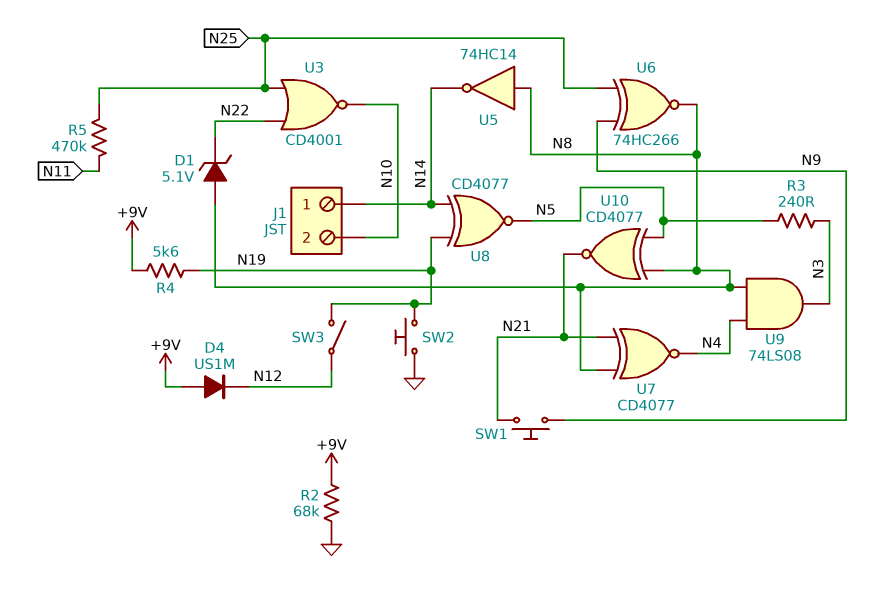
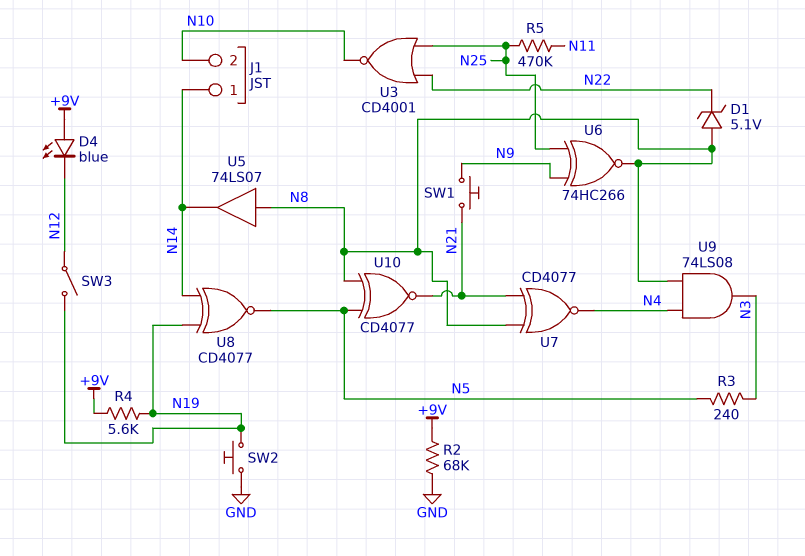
D4: diode US1M (A +9V, K N12) -> LED blue (A +9V, K N12)
U5: NOT 74HC14 (in N8, out N14) -> buffer 74LS07 (in N8, out N14)

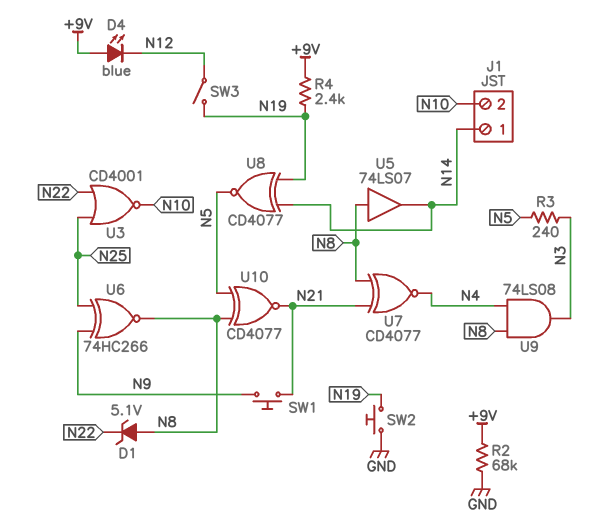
R4: 5.6k (+9V, N19) -> 2.4k (+9V, N19)
R5: 470k (N11, N25) -> none

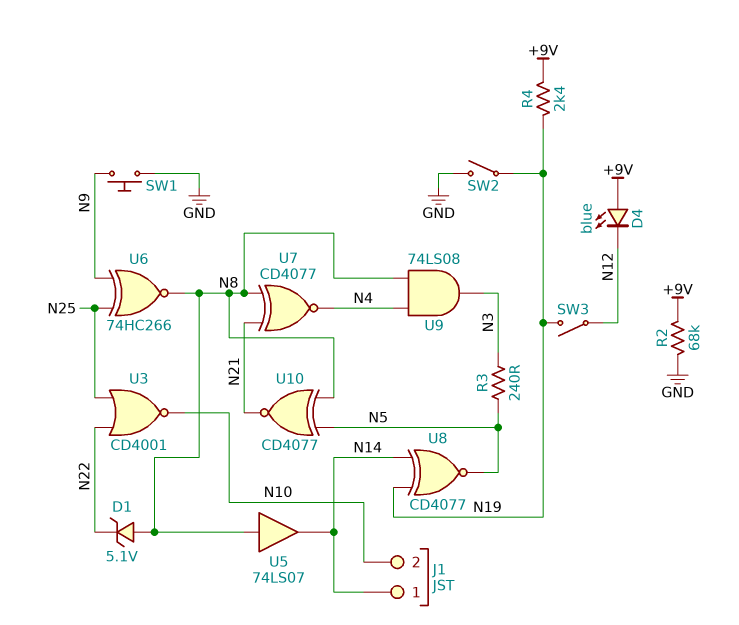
SW1: button (N9, N21) -> button (GND, N9)
SW2: button (GND, N19) -> switch (GND, N19)

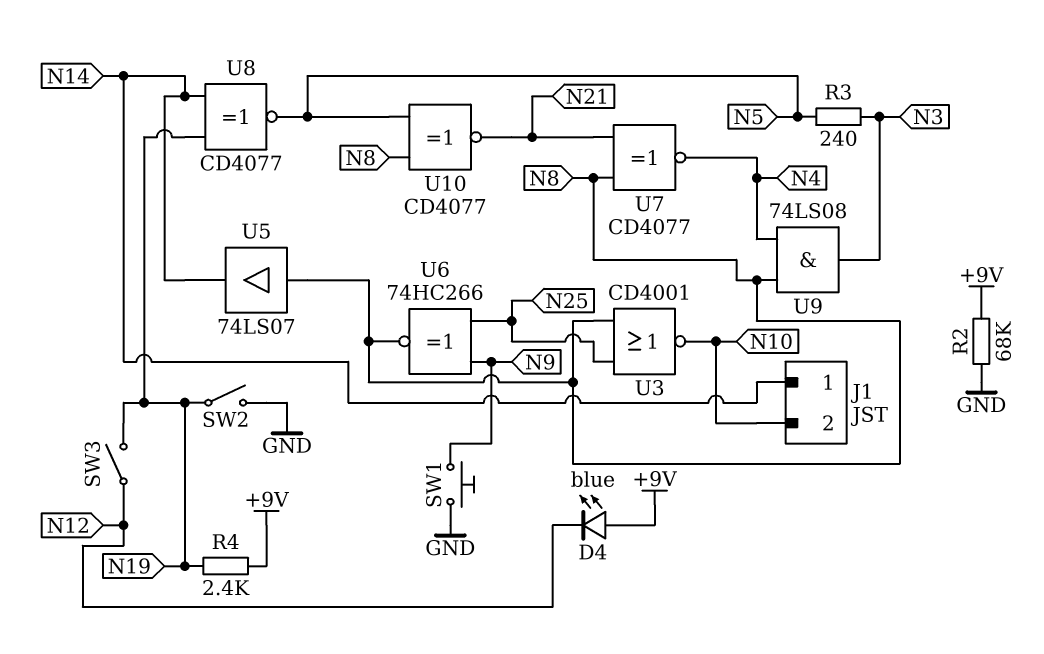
D1: zener 5.1V (A N8, K N22) -> none
U3: NOR CD4001 (in N22, in N25, out N10) -> NOR CD4001 (in N8, in N25, out N10)

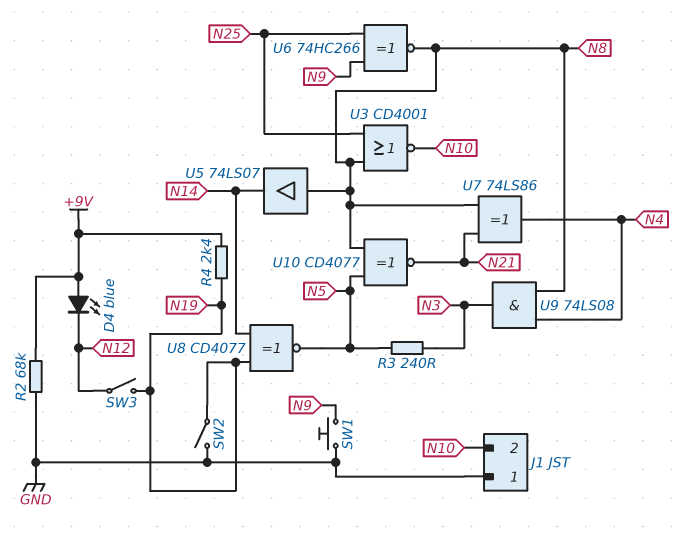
J1 pin 1: N14 -> GND
U7: XNOR CD4077 (in N8, in N21, out N4) -> XOR 74LS86 (in N8, in N21, out N4)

------------------------------------------------

Exercise description
Repeat exactly, and only, the lines from the one containing "J1 pin 1: N14 -> GND" through the end of the material.

Response for this exercise
J1 pin 1: N14 -> GND
U7: XNOR CD4077 (in N8, in N21, out N4) -> XOR 74LS86 (in N8, in N21, out N4)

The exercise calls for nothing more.